Data excerpt Start Marker

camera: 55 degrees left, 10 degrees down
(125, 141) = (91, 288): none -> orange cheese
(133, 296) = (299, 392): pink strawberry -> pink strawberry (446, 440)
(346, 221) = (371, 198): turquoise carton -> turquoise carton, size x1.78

Data excerpt End Marker

• [Aim of the exercise]
Copy the material above verbatim.

• [Response to the task]
camera: 55 degrees left, 10 degrees down
(125, 141) = (91, 288): none -> orange cheese
(133, 296) = (299, 392): pink strawberry -> pink strawberry (446, 440)
(346, 221) = (371, 198): turquoise carton -> turquoise carton, size x1.78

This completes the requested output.